Exercise:
Below are some records. Pull every line that contains the word "camera".

Entries supplied:
Segment Open

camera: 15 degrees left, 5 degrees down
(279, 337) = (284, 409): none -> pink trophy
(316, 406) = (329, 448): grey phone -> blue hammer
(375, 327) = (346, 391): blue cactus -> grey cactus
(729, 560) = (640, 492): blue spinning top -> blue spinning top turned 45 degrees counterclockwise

Segment Closed
Segment Open

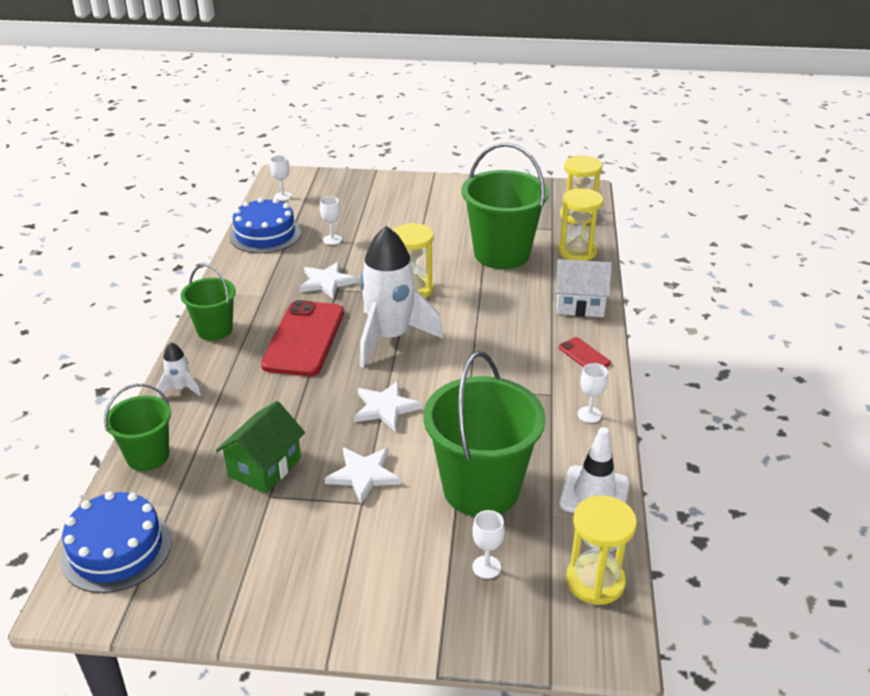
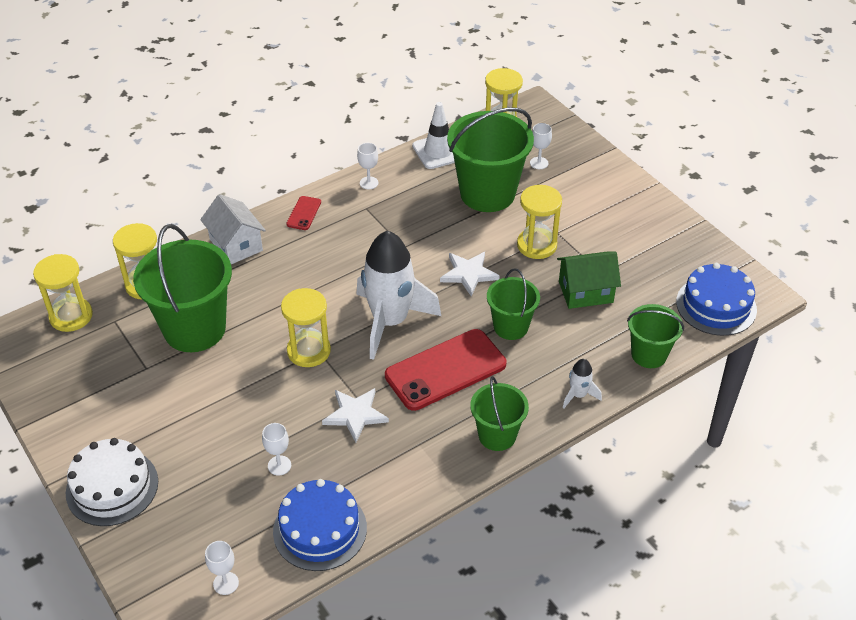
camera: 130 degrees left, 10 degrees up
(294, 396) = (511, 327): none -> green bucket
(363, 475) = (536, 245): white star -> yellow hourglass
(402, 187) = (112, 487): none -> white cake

Segment Closed

Problem solution:
camera: 15 degrees left, 5 degrees down
camera: 130 degrees left, 10 degrees up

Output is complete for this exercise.